(RECORDS FOR PROCESSING):

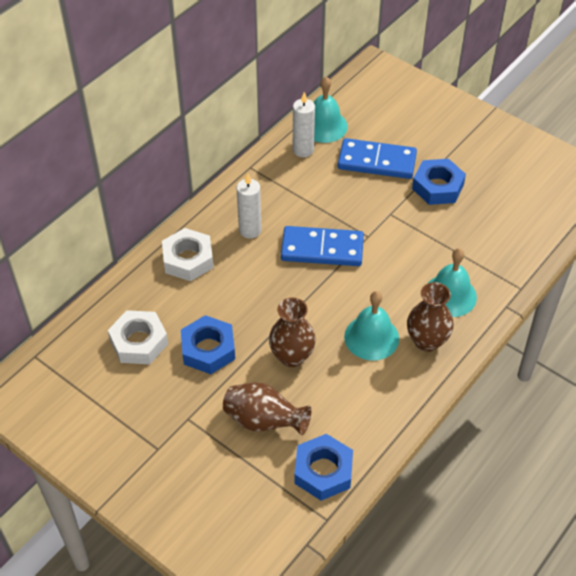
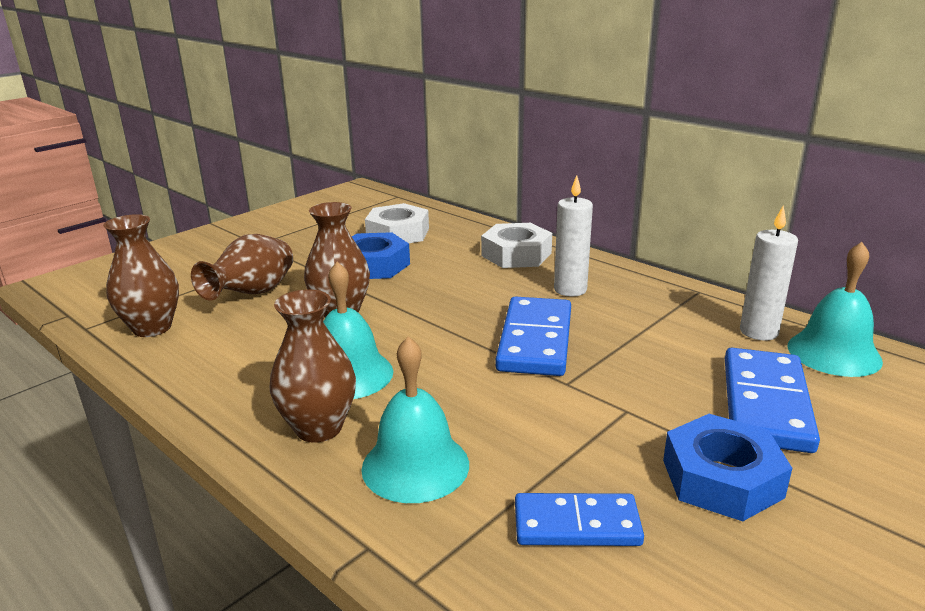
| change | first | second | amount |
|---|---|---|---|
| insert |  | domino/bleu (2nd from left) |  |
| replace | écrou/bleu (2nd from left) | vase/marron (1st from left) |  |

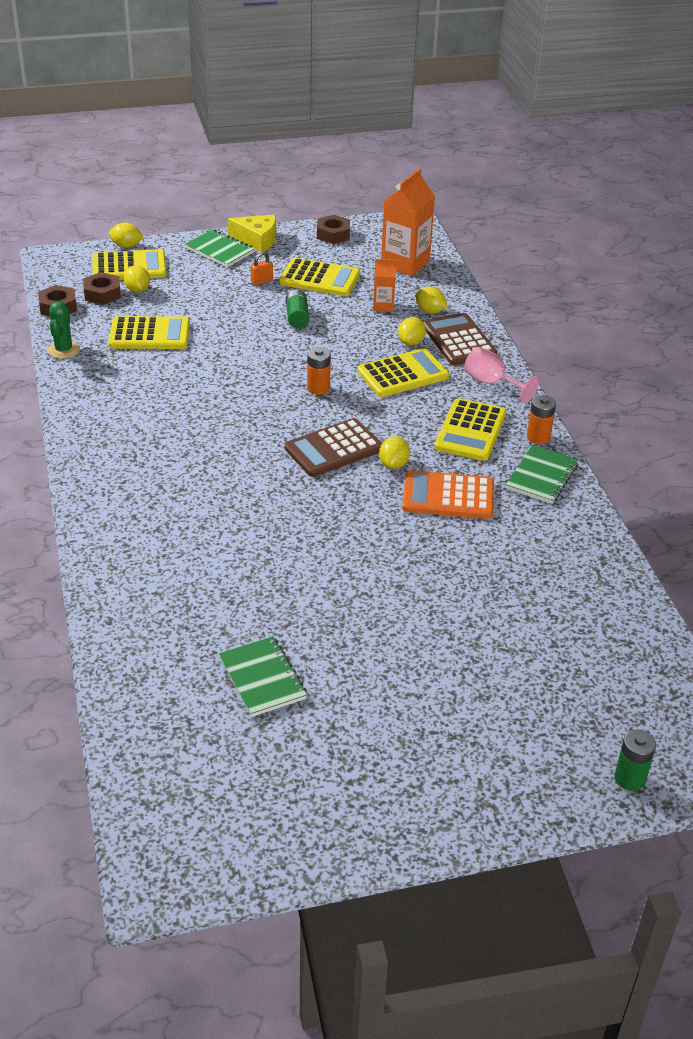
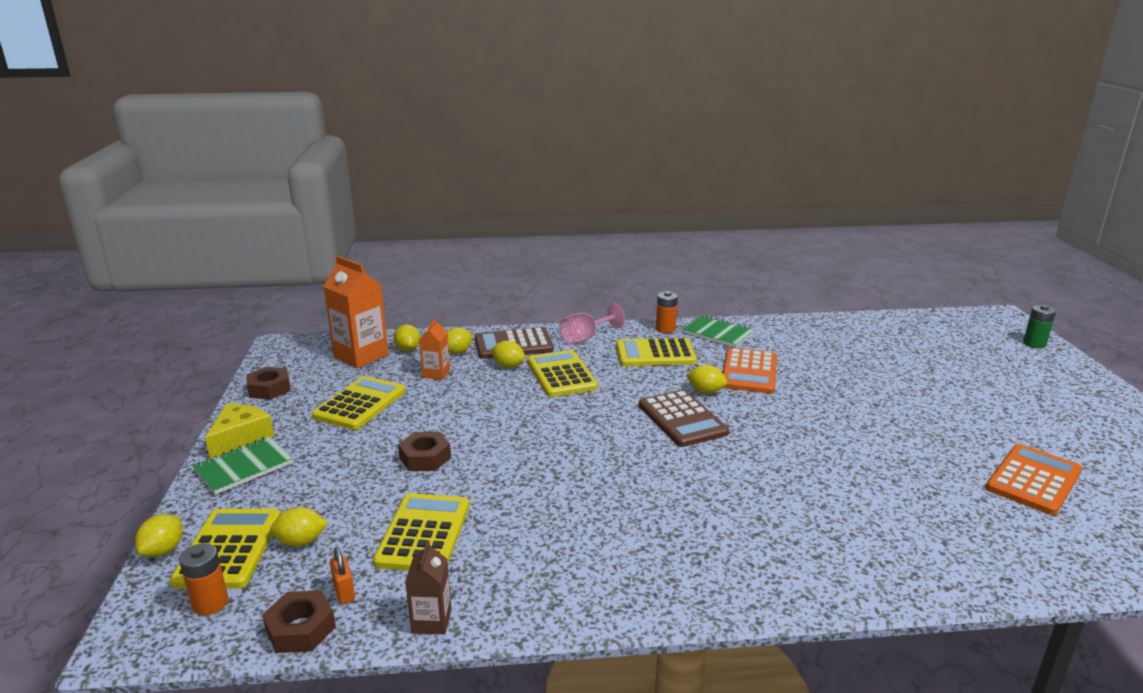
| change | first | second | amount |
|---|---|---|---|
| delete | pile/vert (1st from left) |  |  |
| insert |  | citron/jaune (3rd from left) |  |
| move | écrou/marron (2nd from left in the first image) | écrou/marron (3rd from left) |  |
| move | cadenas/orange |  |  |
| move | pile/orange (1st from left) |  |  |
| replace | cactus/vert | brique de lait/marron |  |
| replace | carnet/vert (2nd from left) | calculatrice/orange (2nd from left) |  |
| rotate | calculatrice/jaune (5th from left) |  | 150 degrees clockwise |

(WORK ORDER): Extract the text of all the records above verbatim, excluding pictures.

(ANSWER TO THE EXERCISE):
| change | first | second | amount |
|---|---|---|---|
| insert |  | domino/bleu (2nd from left) |  |
| replace | écrou/bleu (2nd from left) | vase/marron (1st from left) |  |

| change | first | second | amount |
|---|---|---|---|
| delete | pile/vert (1st from left) |  |  |
| insert |  | citron/jaune (3rd from left) |  |
| move | écrou/marron (2nd from left in the first image) | écrou/marron (3rd from left) |  |
| move | cadenas/orange |  |  |
| move | pile/orange (1st from left) |  |  |
| replace | cactus/vert | brique de lait/marron |  |
| replace | carnet/vert (2nd from left) | calculatrice/orange (2nd from left) |  |
| rotate | calculatrice/jaune (5th from left) |  | 150 degrees clockwise |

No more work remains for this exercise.